## START Working data
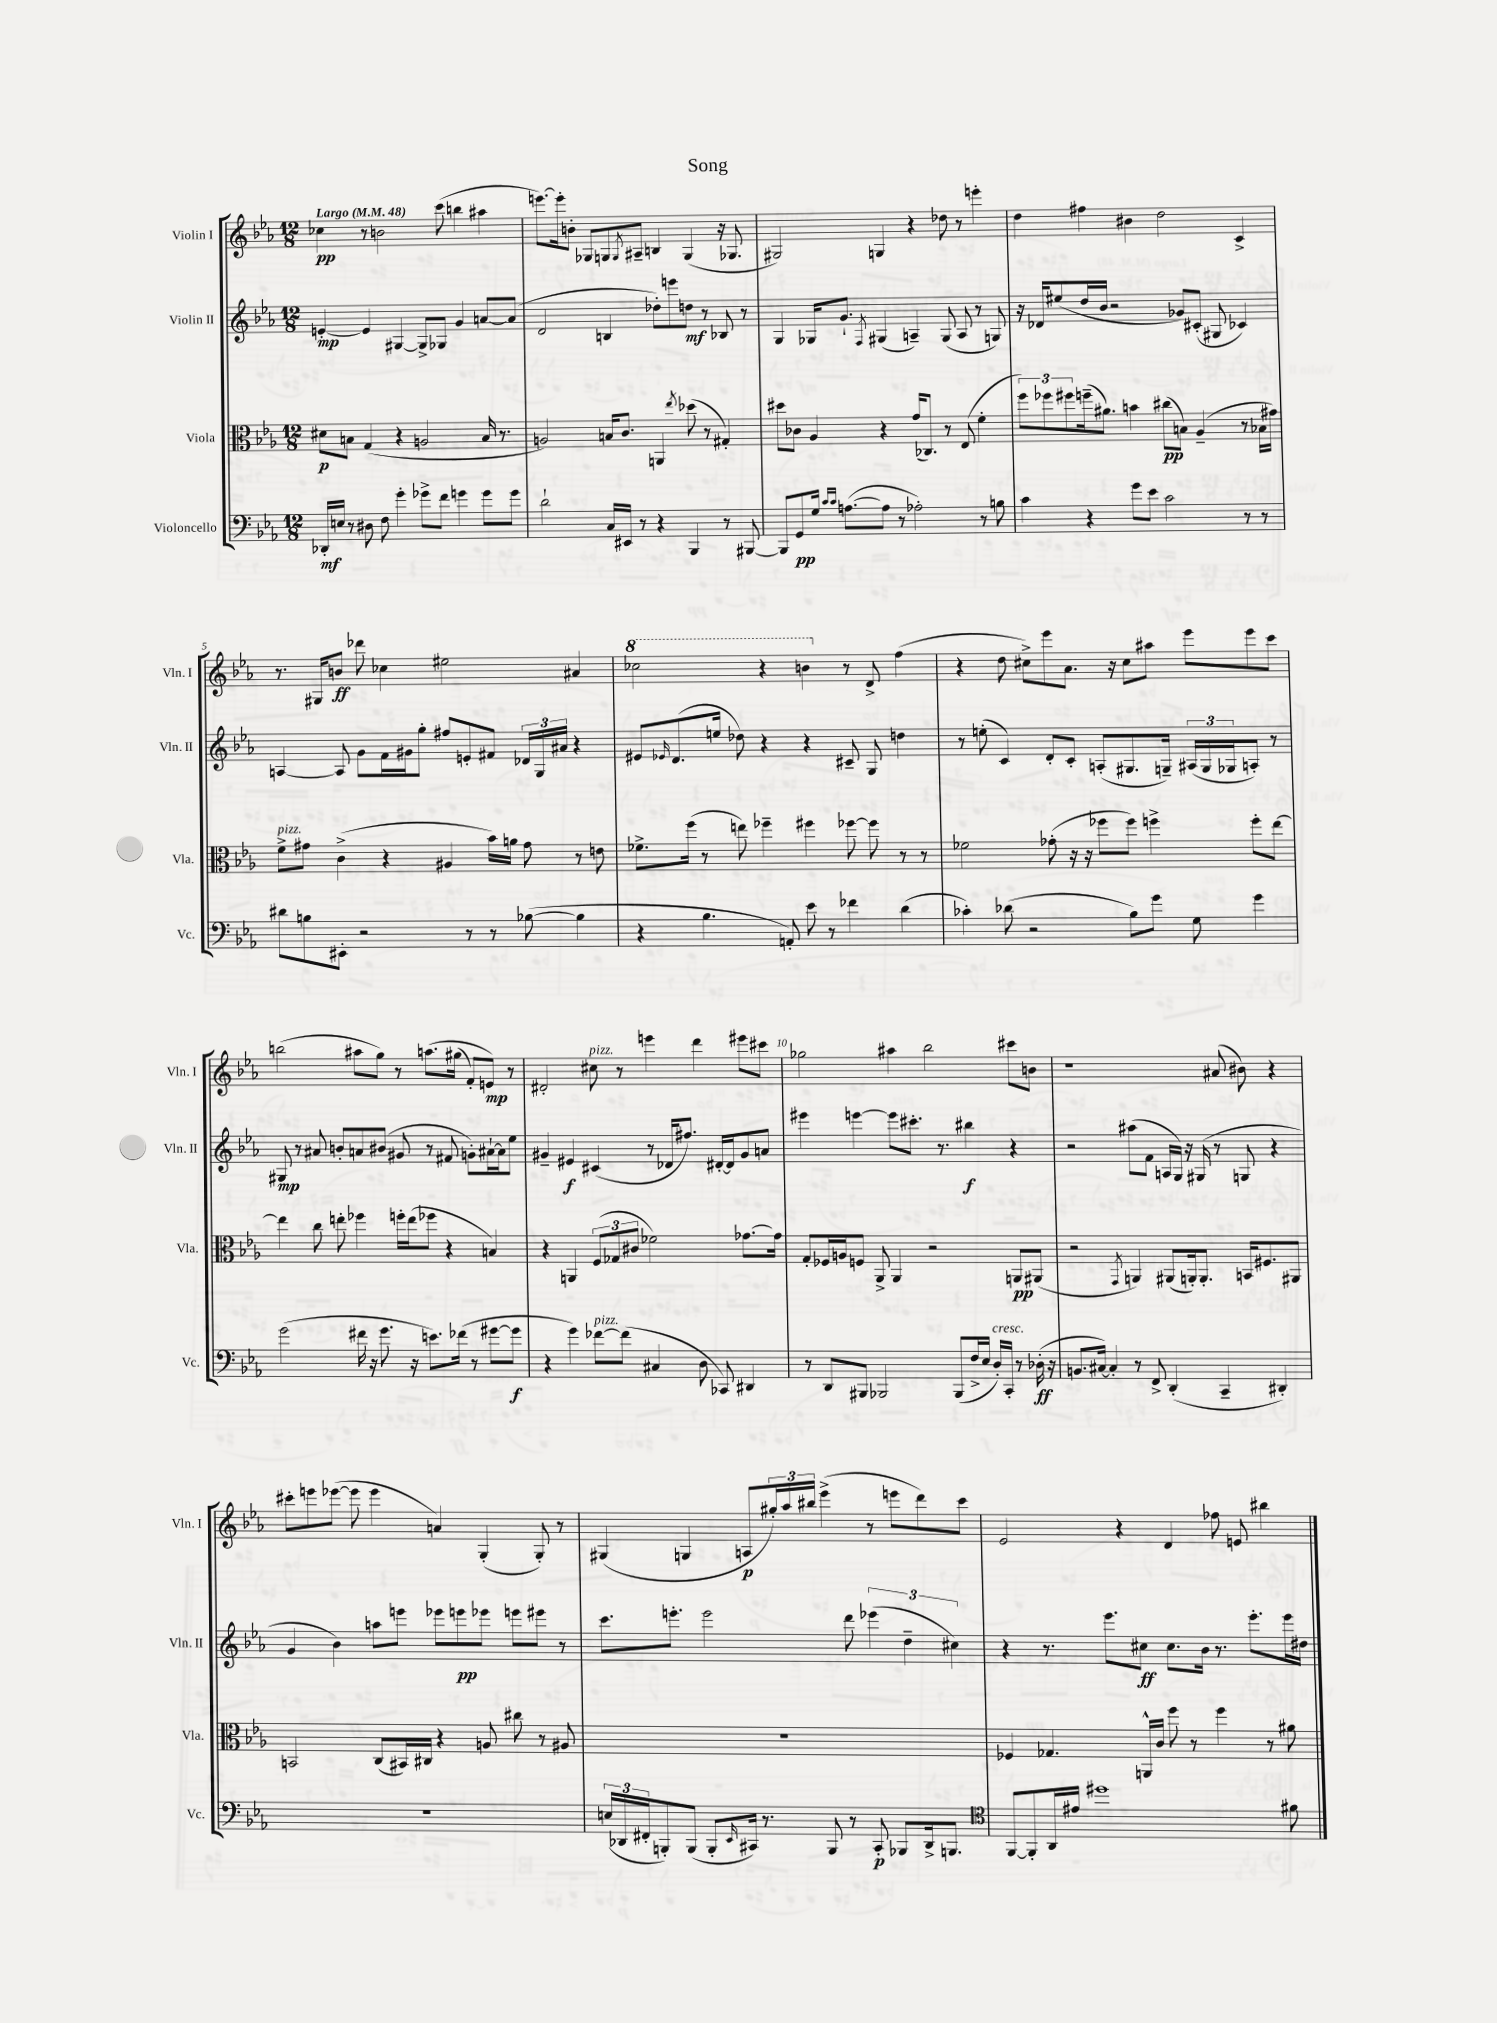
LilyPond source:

\header { title = "Song" }
<<
\new StaffGroup <<
\new Staff = "s0" \with { instrumentName = "Violin I" shortInstrumentName = "Vln. I" } {
    \clef treble \key ees \major \numericTimeSignature \time 12/8 \tempo "Largo" 4 = 48
    ces''4\pp r8 b'2 c'''8( b''4 ais''4 |
    e'''8.~) e'''16-. b'8-. ges8 g8 \acciaccatura { g8 } ais8-- b4 g4( r16 ges8. |
    gis2) g4 r4 des''8 r8 e'''4-. |
    d''4 fis''4 bis'4 d''2 c'4-> |
    r8. gis16 b'8\ff des'''8 ces''4 eis''2 ais'4 |
    \ottava #1 ces'''2 r4 b''4 \ottava #0 r8 d'8-> f''4( |
    r4 d''8 cis''8->) ees'''8 aes'8. r16 cis''8 ais''8 ees'''8 ees'''8 c'''8 |
    b''2( ais''8 g''8) r8 a''8.\( gis''16( f'8-.) e'8\mp\) r8 |
    dis'2-. cis''8^\markup { \italic "pizz." } r8 e'''4 d'''4 eis'''8 cis'''8 |
    ges''2 ais''4 bes''2 cis'''8 b'8 |
    r1 ais'8( bis'8) r4 |
    cis'''8-. e'''8 ees'''8~( ees'''8 ees'''4 a'4) g4-.( g8-.) r8 |
    gis4( g4 a8\p \tuplet 3/2 { gis''16-.) aes''16 bis''16 } ees'''4->( r8 e'''8 d'''8) c'''8 |
    ees'2 r4 d'4 fes''8 e'8 bis''4 \bar "|." |
}
\new Staff = "s1" \with { instrumentName = "Violin II" shortInstrumentName = "Vln. II" } {
    \clef treble \key ees \major \numericTimeSignature \time 12/8
    e'4~-.\mp e'4 gis4~ gis8-> ges8 g'4 a'8~ a'8( |
    d'2 b4 des''8-.) e'''8 d''8\mf r8 bes8 r8 |
    g4 ges16 g'8.-! \acciaccatura { f8 } gis4( a4--) gis8( a8 r8 g8) |
    r16 des'16 eis''8( d''16 bes'16 r2 ges'8) cis'8-.( gis8 ces'4) |
    a4~ a8 g'8 f'16 gis'16 g''8-. fis''8 e'8-. fis'8 \tuplet 3/2 { des'16 g16 ais'16 } r4 |
    eis'8 \grace { ees'16 } d'8.( e''16 des''8) r4 r4 cis'8-- g8 d''4 |
    r8 e''8-.( c'4) d'8-. c'8-. a8-.( gis8. g16--) \tuplet 3/2 { ais16( g16 ges16 } a8-.) r8 |
    gis8\mp r8 ais'8 b'8-. a'8 bis'8( gis'8 r8 fis'8 g'8-.) ais'16~-! ais'16 ees''8 |
    gis'4-- eis'4\f cis'4( r8 des'16 fis''8.) dis'16~-. dis'16 gis'8 a'8 |
    eis'''4 e'''4~ e'''8 cis'''8.-. r8. bis''4\f r4 |
    r2 ais''8( f'8 a16 g16) r16 gis16( r8 g8 r4 |
    g'4 bes'4) a''8 e'''8 ees'''8 e'''8\pp ees'''8 e'''8 eis'''8 r8 |
    c'''8. e'''8.-. e'''2 d'''8 \tuplet 3/2 { ees'''4( d''4-- cis''4) } |
    r4 r8. ees'''8. cis''8\ff cis''8. bes'16 r8. ees'''8.-. ees'''16 dis''16 \bar "|." |
}
\new Staff = "s2" \with { instrumentName = "Viola" shortInstrumentName = "Vla." } {
    \clef alto \key ees \major \numericTimeSignature \time 12/8
    dis'8\p b8 g4( r4 a2 b16 r8. |
    a2) b16 c'8. a,4 \acciaccatura { ees''8 } des''8( r8 gis4-.) |
    dis''8 ces'8 aes4 r4 g'16( ces8.) r8 ees8( f'4-. |
    \tuplet 3/2 { f''8) fes''8 fis''8 } f''16--( ais'8.) b'4 cis''8\pp( b8) aes4--( r8 bes16 gis'16) |
    f'8->^\markup { \italic "pizz." } gis'8 c'4->( r4 ais4 bes'16) a'16 gis'8 r8 e'8 |
    fes'8.-> f''16( r8 e''8) fes''4-- fis''4 fes''8~ fes''8 r8 r8 |
    fes'2 ges'8-.( r16 r16 fes''8 fes''8) f''4-> f''8-. ees''8~ |
    ees''4 c''8 e''8-. fes''4 f''16-. e''16( fes''8 r4 b4) |
    r4 a,4 \tuplet 3/2 { f8( ges8 cis'8 } fes'2) ges'8.~ ges'16 |
    g8-. fes16 a16 f8 aes,8-> aes,4 r2 a,8\pp ais,8( |
    r2 \acciaccatura { g,8 } a,4) ais,8( a,16-.) a,8.-. b,16 fis8. ais,8 |
    b,2 c8( bis,16) cis16 r4 a8 cis''8 r8 ais8 |
    R1. |
    fes4 ges4. a,16-^ c'16 f''8 r8 f''4 r8 ais'8 \bar "|." |
}
\new Staff = "s3" \with { instrumentName = "Violoncello" shortInstrumentName = "Vc." } {
    \clef bass \key ees \major \numericTimeSignature \time 12/8
    des,16-.\mf e16 r8 dis8 f8 g'4-. ges'8-> f'8 g'4 g'8 g'8 |
    d'2-! c16 eis,16 r8 r4 bes,,4 r8 bis,,8~ |
    bis,,8 g,8\pp g16 \grace { c'16 c'16 } a8.~( a8 r8 aes2-.) r8 b8 |
    c'4 r4 g'8 ees'8 c'2 r8 r8 |
    dis'8 b8 eis,8-. r2 r8 r8 bes8~( bes4 |
    r4 bes4. a,8-.) ees'8 r8 fes'4 d'4( |
    ces'4-.) des'8( r2 bes8) g'8 g8 g'4 |
    g'2( fis'16 r16 g'8. r16 e'8.) fes'16( r8 gis'8~ gis'8\f |
    r4 g'4) fes'8~^\markup { \italic "pizz." } fes'8( cis4 d8 ces,8) dis,4 |
    r8 d,8 bis,,8 bes,,2 bes,,8( f16-> ees16 d16-.^\markup { \italic "cresc." }) c,16-. r8 des16-.\ff( r16 |
    b,8. cis16~) cis4-. r8 f,8-> d,4-.( c,4-- dis,4-.) |
    R1. |
    \tuplet 3/2 { e16( des,16 fis,16-. } b,,8-.) b,,8( b,,8-. \grace { ees,16 } cis,16) r8. b,,8 r8 cis,8-.\p bes,,8 des,16-> b,,8. |
    \clef tenor f,8~ f,8-. aes,16 eis'16 dis''1 fis'8 \bar "|." |
}
>>
>>
\layout { \context { \Score \override BarNumber.break-visibility = ##(#f #t #t) barNumberVisibility = #(every-nth-bar-number-visible 5) } }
## END Working data
* Exercise goal
Please pull out every line of the data above that contains the string "shortInstrumentName". Case matters.

* Response
\new Staff = "s0" \with { instrumentName = "Violin I" shortInstrumentName = "Vln. I" } {
\new Staff = "s1" \with { instrumentName = "Violin II" shortInstrumentName = "Vln. II" } {
\new Staff = "s2" \with { instrumentName = "Viola" shortInstrumentName = "Vla." } {
\new Staff = "s3" \with { instrumentName = "Violoncello" shortInstrumentName = "Vc." } {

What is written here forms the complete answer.